[RECORDS PROVIDED start]

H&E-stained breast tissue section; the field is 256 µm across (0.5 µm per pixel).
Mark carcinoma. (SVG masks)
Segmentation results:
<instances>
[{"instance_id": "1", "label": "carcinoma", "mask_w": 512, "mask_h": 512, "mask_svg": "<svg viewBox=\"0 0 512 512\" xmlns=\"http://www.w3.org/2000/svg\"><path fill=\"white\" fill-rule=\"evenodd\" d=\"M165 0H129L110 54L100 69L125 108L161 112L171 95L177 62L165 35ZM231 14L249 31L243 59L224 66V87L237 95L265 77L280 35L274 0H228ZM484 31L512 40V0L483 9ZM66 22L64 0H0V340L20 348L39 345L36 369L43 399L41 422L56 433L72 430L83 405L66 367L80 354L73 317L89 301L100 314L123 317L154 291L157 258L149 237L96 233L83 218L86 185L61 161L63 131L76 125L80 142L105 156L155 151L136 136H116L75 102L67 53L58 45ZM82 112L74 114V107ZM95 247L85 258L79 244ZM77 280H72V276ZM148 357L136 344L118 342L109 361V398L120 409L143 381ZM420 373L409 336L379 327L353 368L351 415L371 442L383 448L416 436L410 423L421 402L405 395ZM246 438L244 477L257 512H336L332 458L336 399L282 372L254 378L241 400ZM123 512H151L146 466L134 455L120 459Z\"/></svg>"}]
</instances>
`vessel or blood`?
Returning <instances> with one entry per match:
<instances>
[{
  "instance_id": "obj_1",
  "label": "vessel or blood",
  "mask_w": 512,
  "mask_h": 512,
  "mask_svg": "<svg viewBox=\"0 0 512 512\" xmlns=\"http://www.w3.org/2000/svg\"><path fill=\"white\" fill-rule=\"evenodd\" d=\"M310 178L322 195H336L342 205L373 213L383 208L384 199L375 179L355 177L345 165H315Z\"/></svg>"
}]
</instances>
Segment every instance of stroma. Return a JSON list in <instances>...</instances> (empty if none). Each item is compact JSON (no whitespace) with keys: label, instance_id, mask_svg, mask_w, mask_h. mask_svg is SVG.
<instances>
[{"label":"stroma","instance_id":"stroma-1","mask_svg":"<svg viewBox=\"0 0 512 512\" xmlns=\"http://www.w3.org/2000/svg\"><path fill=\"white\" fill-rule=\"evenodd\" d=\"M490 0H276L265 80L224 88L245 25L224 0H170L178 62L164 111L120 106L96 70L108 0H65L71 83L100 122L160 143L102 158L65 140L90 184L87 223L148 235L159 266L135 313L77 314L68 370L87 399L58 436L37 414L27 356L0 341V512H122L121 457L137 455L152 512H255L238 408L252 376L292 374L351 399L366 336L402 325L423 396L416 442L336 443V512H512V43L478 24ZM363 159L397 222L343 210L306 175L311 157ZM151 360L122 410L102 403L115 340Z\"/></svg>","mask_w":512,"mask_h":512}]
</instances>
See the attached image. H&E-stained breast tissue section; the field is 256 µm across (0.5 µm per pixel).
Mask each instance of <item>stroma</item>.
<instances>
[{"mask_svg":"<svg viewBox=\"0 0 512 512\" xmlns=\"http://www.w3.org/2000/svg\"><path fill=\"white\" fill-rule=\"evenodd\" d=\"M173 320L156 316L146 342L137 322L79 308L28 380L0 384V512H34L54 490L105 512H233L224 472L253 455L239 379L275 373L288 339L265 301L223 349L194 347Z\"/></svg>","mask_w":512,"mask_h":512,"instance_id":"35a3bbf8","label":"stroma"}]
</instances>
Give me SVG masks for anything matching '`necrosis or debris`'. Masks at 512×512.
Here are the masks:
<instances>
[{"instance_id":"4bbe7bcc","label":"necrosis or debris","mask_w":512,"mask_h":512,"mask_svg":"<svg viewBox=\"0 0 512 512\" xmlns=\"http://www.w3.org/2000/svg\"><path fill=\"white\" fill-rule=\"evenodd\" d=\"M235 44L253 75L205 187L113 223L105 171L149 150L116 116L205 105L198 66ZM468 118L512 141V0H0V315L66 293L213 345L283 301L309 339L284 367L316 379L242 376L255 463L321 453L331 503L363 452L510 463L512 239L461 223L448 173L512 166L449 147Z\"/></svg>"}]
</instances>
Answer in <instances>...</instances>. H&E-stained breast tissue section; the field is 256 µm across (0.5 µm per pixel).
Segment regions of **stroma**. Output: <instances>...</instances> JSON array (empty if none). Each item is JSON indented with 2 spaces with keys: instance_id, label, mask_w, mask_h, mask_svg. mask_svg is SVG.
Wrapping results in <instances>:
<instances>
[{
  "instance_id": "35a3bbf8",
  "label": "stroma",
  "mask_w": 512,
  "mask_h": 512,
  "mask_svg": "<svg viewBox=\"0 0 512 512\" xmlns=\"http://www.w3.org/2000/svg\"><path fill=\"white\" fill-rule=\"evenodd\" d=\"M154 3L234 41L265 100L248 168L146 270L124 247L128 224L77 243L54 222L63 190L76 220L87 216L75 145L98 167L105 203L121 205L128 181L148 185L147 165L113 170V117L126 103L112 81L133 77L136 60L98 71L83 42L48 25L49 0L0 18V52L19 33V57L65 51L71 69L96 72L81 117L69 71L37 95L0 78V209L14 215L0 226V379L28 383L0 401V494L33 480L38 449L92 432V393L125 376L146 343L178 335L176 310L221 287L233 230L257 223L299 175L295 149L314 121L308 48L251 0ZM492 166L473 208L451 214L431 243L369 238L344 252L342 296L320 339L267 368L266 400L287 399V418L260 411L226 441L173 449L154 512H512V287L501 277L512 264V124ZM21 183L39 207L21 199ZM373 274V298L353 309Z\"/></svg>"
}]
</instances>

[RECORDS PROVIDED end]

## INSTRUCTIONS FOR THE TASK:
Copy out each record from above, exactly.

## REPLY:
H&E-stained breast tissue section; the field is 256 µm across (0.5 µm per pixel).
Mark carcinoma. (SVG masks)
Segmentation results:
<instances>
[{"instance_id": "1", "label": "carcinoma", "mask_w": 512, "mask_h": 512, "mask_svg": "<svg viewBox=\"0 0 512 512\" xmlns=\"http://www.w3.org/2000/svg\"><path fill=\"white\" fill-rule=\"evenodd\" d=\"M165 0H129L110 54L100 69L125 108L161 112L171 95L177 62L165 35ZM231 14L249 31L243 59L224 66V87L237 95L265 77L280 35L274 0H228ZM484 31L512 40V0L483 9ZM66 22L64 0H0V340L20 348L39 345L36 369L43 399L41 422L56 433L72 430L83 405L66 367L80 354L73 317L89 301L100 314L123 317L154 291L157 258L149 237L96 233L83 218L86 185L61 161L63 131L76 125L80 142L105 156L155 151L136 136H116L75 102L67 53L58 45ZM82 112L74 114V107ZM95 247L85 258L79 244ZM77 280H72V276ZM148 357L136 344L118 342L109 361V398L120 409L143 381ZM420 373L409 336L379 327L353 368L351 415L371 442L383 448L416 436L410 423L421 402L405 395ZM246 438L244 477L257 512H336L332 458L336 399L282 372L254 378L241 400ZM123 512H151L146 466L134 455L120 459Z\"/></svg>"}]
</instances>
`vessel or blood`?
Returning <instances> with one entry per match:
<instances>
[{
  "instance_id": "obj_1",
  "label": "vessel or blood",
  "mask_w": 512,
  "mask_h": 512,
  "mask_svg": "<svg viewBox=\"0 0 512 512\" xmlns=\"http://www.w3.org/2000/svg\"><path fill=\"white\" fill-rule=\"evenodd\" d=\"M310 178L322 195H336L342 205L373 213L383 208L384 199L375 179L355 177L345 165H315Z\"/></svg>"
}]
</instances>
Segment every instance of stroma. Return a JSON list in <instances>...</instances> (empty if none). Each item is compact JSON (no whitespace) with keys: label, instance_id, mask_svg, mask_w, mask_h. mask_svg is SVG.
<instances>
[{"label":"stroma","instance_id":"stroma-1","mask_svg":"<svg viewBox=\"0 0 512 512\" xmlns=\"http://www.w3.org/2000/svg\"><path fill=\"white\" fill-rule=\"evenodd\" d=\"M490 0H276L265 80L224 88L245 25L224 0H170L178 62L164 111L120 106L96 70L108 0H65L71 83L100 122L160 143L102 158L65 140L90 184L87 223L148 235L159 266L135 313L77 314L68 370L87 399L58 436L37 414L27 356L0 341V512H122L121 457L137 455L152 512H255L238 408L252 376L292 374L351 399L366 336L402 325L423 396L416 442L336 443V512H512V43L478 24ZM363 159L397 222L343 210L306 175L311 157ZM151 360L122 410L102 403L115 340Z\"/></svg>","mask_w":512,"mask_h":512}]
</instances>
See the attached image. H&E-stained breast tissue section; the field is 256 µm across (0.5 µm per pixel).
Mask each instance of <item>stroma</item>.
<instances>
[{"mask_svg":"<svg viewBox=\"0 0 512 512\" xmlns=\"http://www.w3.org/2000/svg\"><path fill=\"white\" fill-rule=\"evenodd\" d=\"M173 320L156 316L146 342L137 322L79 308L28 380L0 384V512H34L54 490L105 512H233L224 472L253 455L239 379L275 373L288 339L265 301L223 349L194 347Z\"/></svg>","mask_w":512,"mask_h":512,"instance_id":"35a3bbf8","label":"stroma"}]
</instances>
Give me SVG masks for anything matching '`necrosis or debris`'. Masks at 512×512.
Here are the masks:
<instances>
[{"instance_id":"4bbe7bcc","label":"necrosis or debris","mask_w":512,"mask_h":512,"mask_svg":"<svg viewBox=\"0 0 512 512\" xmlns=\"http://www.w3.org/2000/svg\"><path fill=\"white\" fill-rule=\"evenodd\" d=\"M235 44L253 75L205 187L113 223L105 171L149 150L116 116L205 105L198 66ZM468 118L512 141V0H0V315L66 293L213 345L283 301L309 339L284 367L316 379L242 376L255 463L321 453L331 503L363 452L510 463L512 239L461 223L448 173L512 166L449 147Z\"/></svg>"}]
</instances>
Answer in <instances>...</instances>. H&E-stained breast tissue section; the field is 256 µm across (0.5 µm per pixel).
Segment regions of **stroma**. Output: <instances>...</instances> JSON array (empty if none). Each item is JSON indented with 2 spaces with keys: instance_id, label, mask_w, mask_h, mask_svg. mask_svg is SVG.
Wrapping results in <instances>:
<instances>
[{
  "instance_id": "35a3bbf8",
  "label": "stroma",
  "mask_w": 512,
  "mask_h": 512,
  "mask_svg": "<svg viewBox=\"0 0 512 512\" xmlns=\"http://www.w3.org/2000/svg\"><path fill=\"white\" fill-rule=\"evenodd\" d=\"M154 3L234 41L265 100L248 168L146 270L124 247L128 224L77 243L54 222L63 190L76 220L87 216L75 145L98 167L105 203L121 205L128 181L148 185L147 165L113 170V117L126 103L112 81L133 77L136 60L98 71L83 42L48 25L49 0L0 18V52L19 33V57L65 51L71 69L96 72L81 117L69 71L37 95L0 78V209L14 215L0 226V379L28 383L0 401V494L33 480L38 449L92 432V393L125 376L146 343L178 335L176 310L221 287L233 230L257 223L299 175L295 149L314 121L308 48L251 0ZM492 166L473 208L451 214L431 243L369 238L344 252L342 296L320 339L267 368L266 400L287 399V418L260 411L226 441L173 449L154 512H512V287L501 277L512 264V124ZM21 183L39 207L21 199ZM373 274V298L353 309Z\"/></svg>"
}]
</instances>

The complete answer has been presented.